Task prompt: I need an exact copy of the lines from the one containing "red jar [787,300,843,367]" through the end of the records, without any pictures.

[Provided records Boundary: Start]

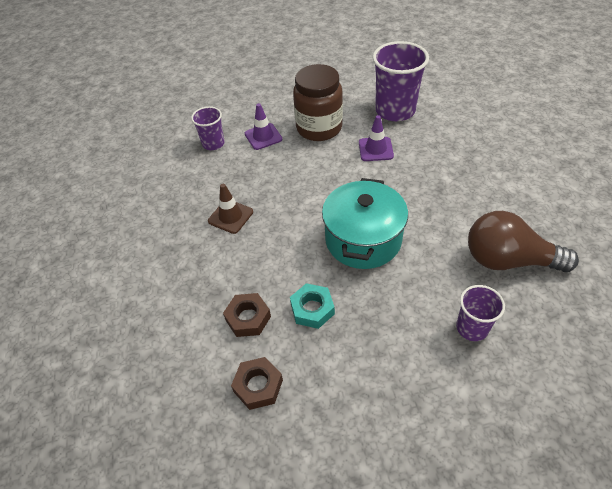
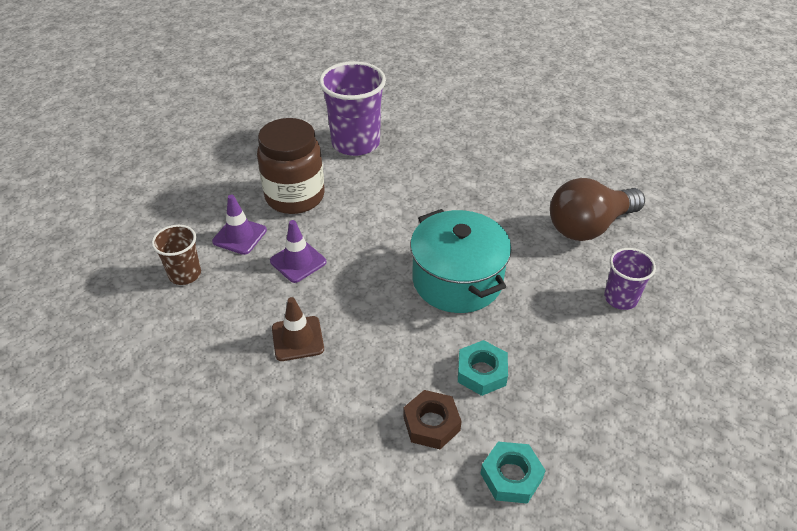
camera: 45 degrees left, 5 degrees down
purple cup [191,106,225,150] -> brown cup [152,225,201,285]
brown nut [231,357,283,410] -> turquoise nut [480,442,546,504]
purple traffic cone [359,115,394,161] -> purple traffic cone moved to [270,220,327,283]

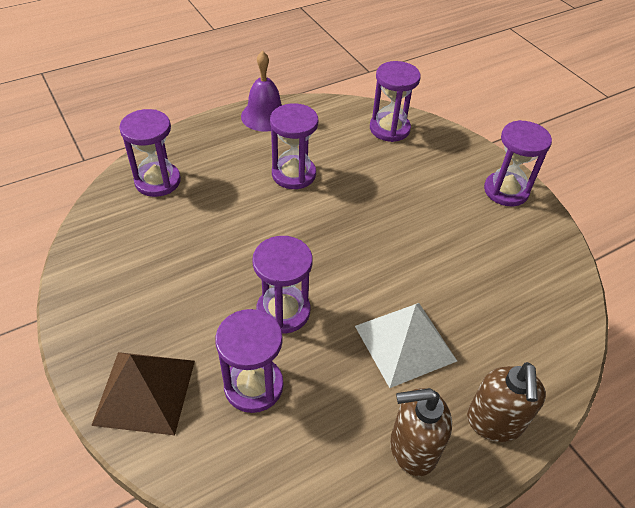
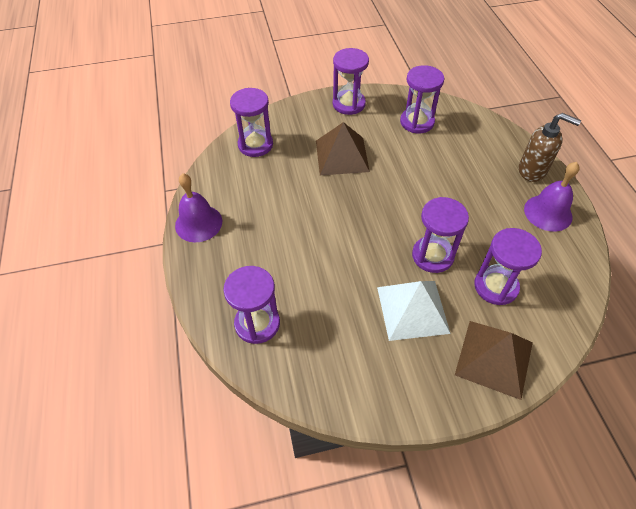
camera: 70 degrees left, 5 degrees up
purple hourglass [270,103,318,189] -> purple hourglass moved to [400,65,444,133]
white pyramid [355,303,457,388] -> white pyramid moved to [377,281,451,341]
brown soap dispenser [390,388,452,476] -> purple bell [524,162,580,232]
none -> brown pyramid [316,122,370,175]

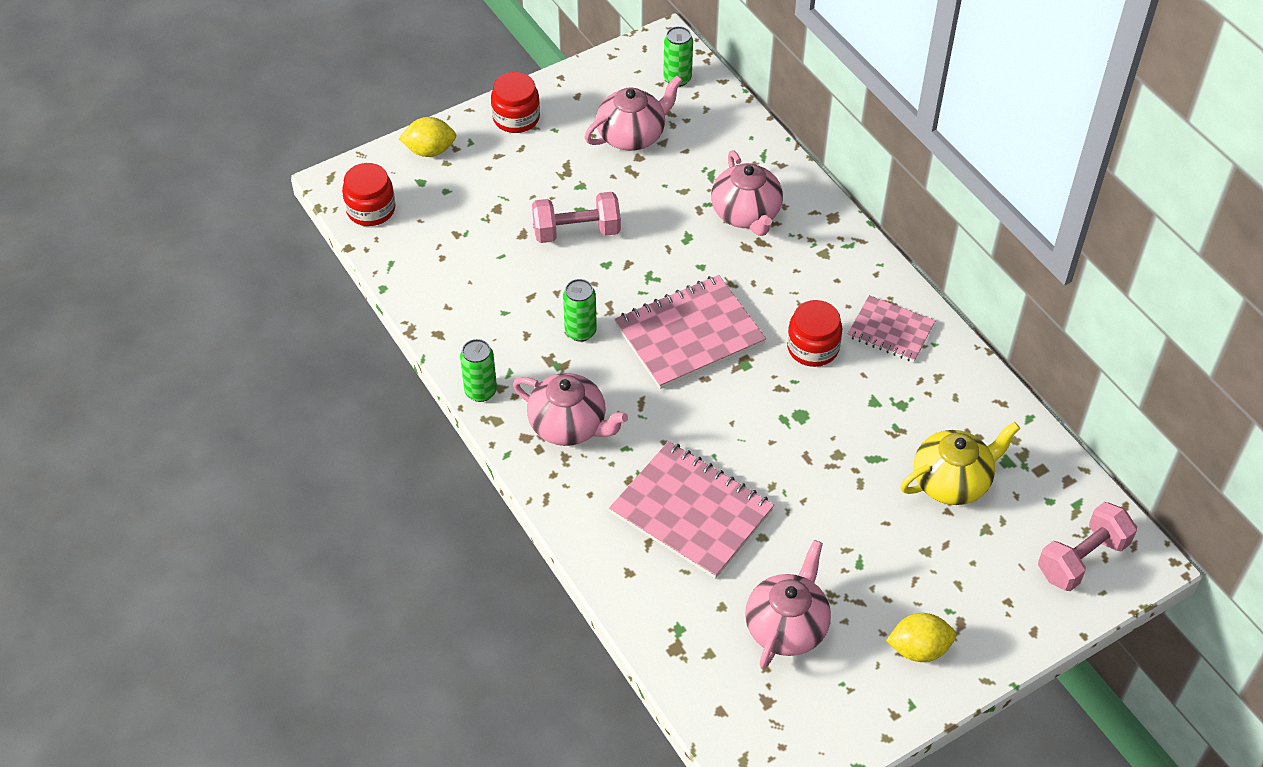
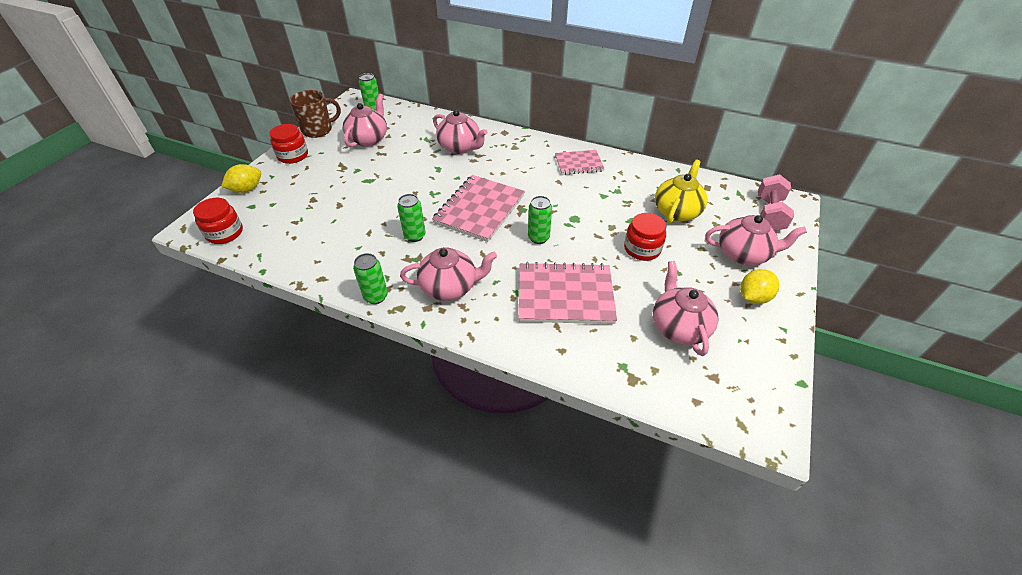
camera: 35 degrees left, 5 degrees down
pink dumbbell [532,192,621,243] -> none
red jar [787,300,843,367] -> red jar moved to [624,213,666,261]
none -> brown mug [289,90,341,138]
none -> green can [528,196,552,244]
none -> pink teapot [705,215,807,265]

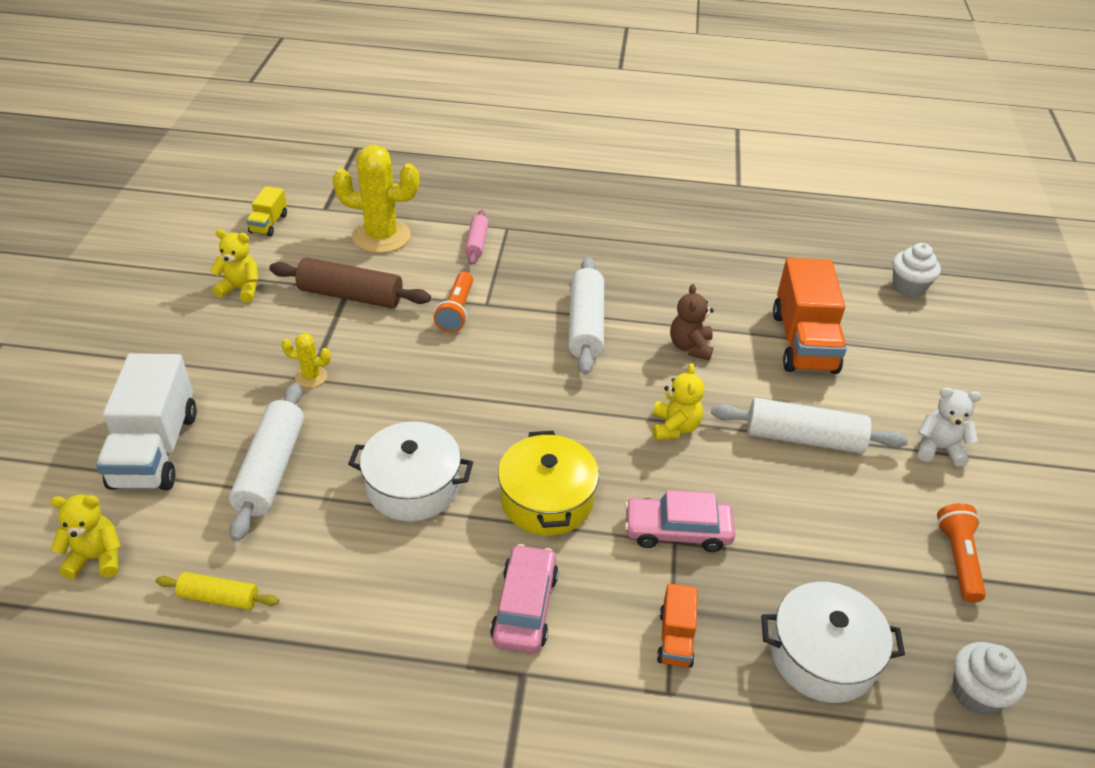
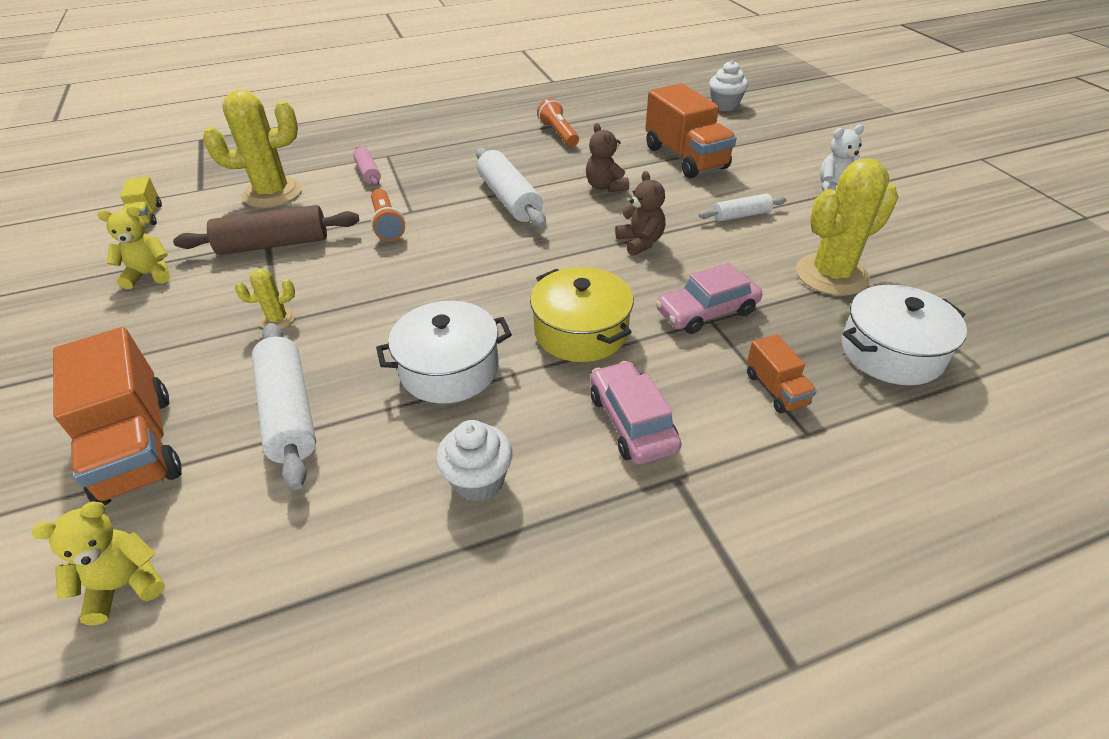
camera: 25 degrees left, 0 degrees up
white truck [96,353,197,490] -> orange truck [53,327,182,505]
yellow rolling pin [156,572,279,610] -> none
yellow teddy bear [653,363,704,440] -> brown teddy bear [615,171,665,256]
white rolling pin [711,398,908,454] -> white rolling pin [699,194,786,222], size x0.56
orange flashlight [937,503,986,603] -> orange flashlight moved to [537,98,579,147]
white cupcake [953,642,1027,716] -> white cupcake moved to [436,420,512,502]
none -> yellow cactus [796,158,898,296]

[Provided records Boundary: End]

Worked solution:
red jar [787,300,843,367] -> red jar moved to [624,213,666,261]
none -> brown mug [289,90,341,138]
none -> green can [528,196,552,244]
none -> pink teapot [705,215,807,265]

camera: 25 degrees left, 0 degrees up
white truck [96,353,197,490] -> orange truck [53,327,182,505]
yellow rolling pin [156,572,279,610] -> none
yellow teddy bear [653,363,704,440] -> brown teddy bear [615,171,665,256]
white rolling pin [711,398,908,454] -> white rolling pin [699,194,786,222], size x0.56
orange flashlight [937,503,986,603] -> orange flashlight moved to [537,98,579,147]
white cupcake [953,642,1027,716] -> white cupcake moved to [436,420,512,502]
none -> yellow cactus [796,158,898,296]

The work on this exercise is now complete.